*TASK STATEMENT:* As soon as the line containing "turquoise cone: 4 -> 3" appears, start repeating lines exactly and continue to the end of the entries; please skip pictures.

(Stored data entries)
+++
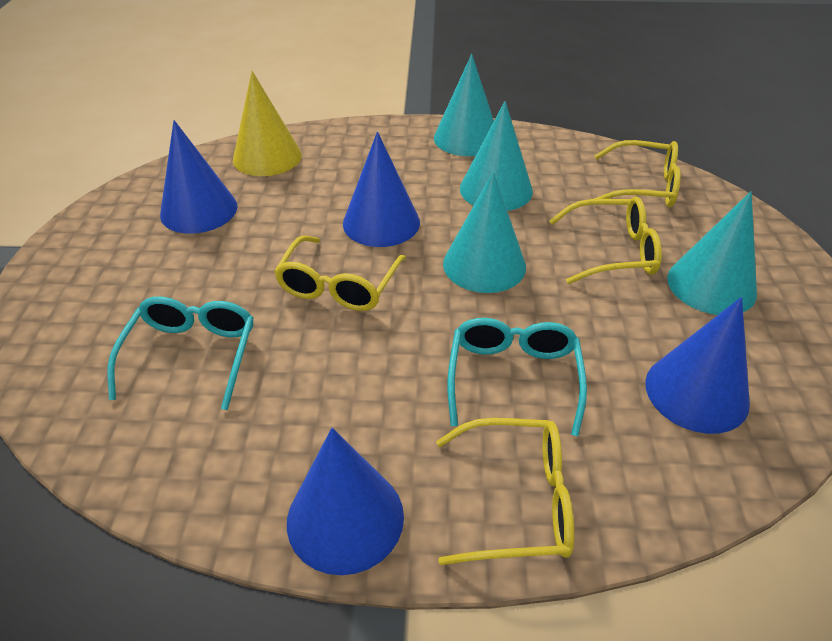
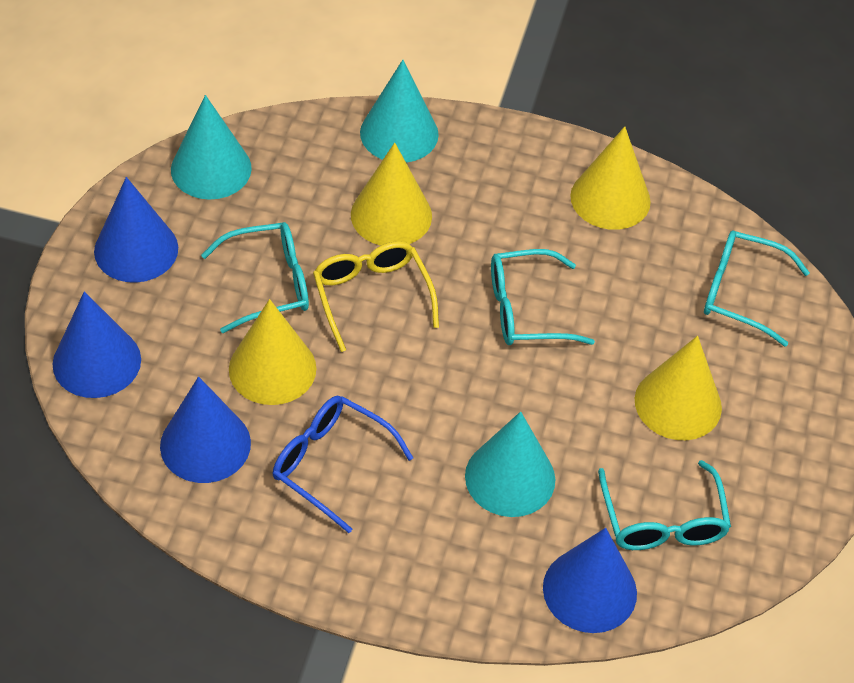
blue glasses: 0 -> 1
turquoise cone: 4 -> 3
turquoise glasses: 2 -> 4
yellow cone: 1 -> 4
yellow glasses: 4 -> 1

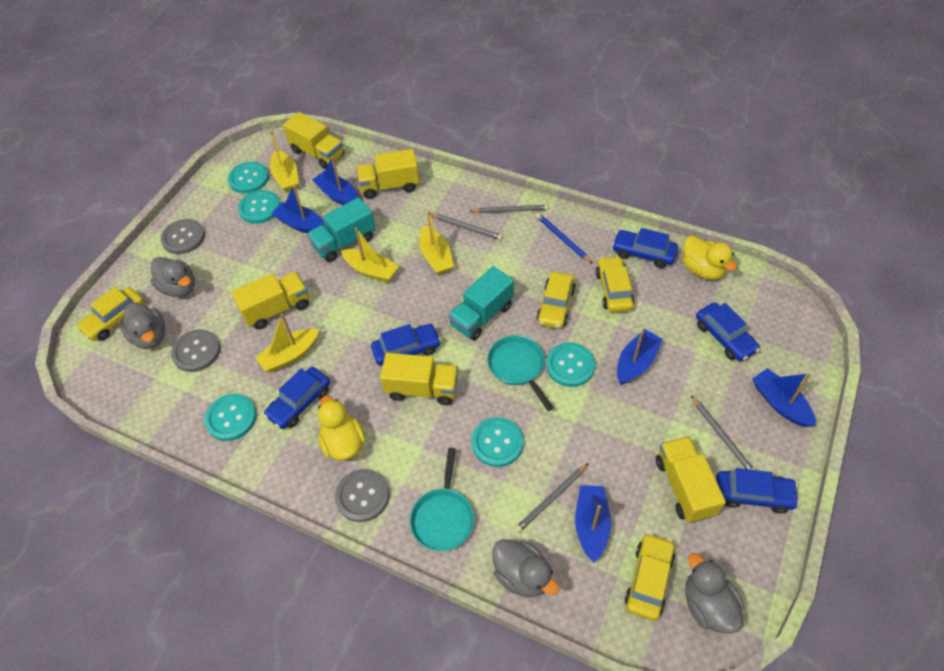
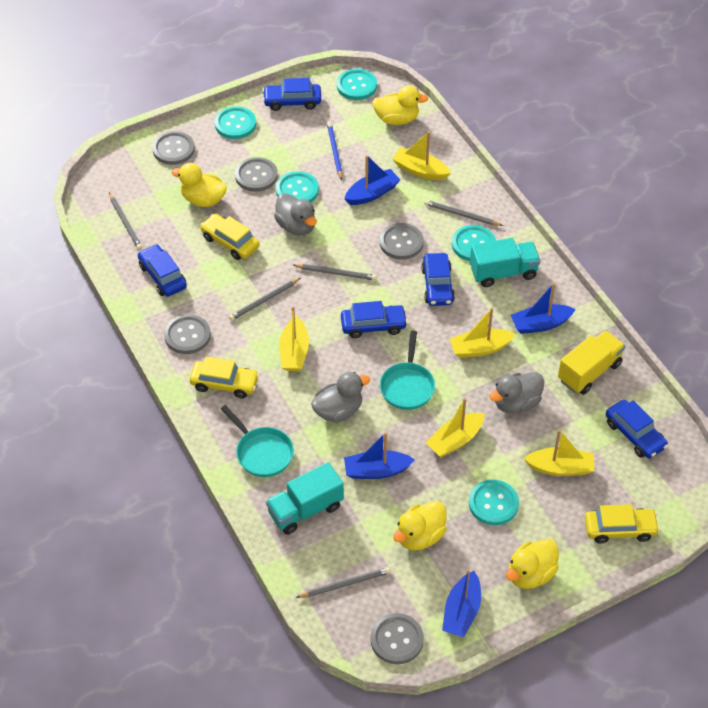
blue boat: 5 -> 4
grey button: 3 -> 5
grey duck: 4 -> 3
grey pencil: 4 -> 5
yellow boat: 4 -> 5
yellow car: 4 -> 3
yellow duck: 2 -> 4
yellow truck: 5 -> 1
+++
*RESPONSE:*
turquoise cone: 4 -> 3
turquoise glasses: 2 -> 4
yellow cone: 1 -> 4
yellow glasses: 4 -> 1

blue boat: 5 -> 4
grey button: 3 -> 5
grey duck: 4 -> 3
grey pencil: 4 -> 5
yellow boat: 4 -> 5
yellow car: 4 -> 3
yellow duck: 2 -> 4
yellow truck: 5 -> 1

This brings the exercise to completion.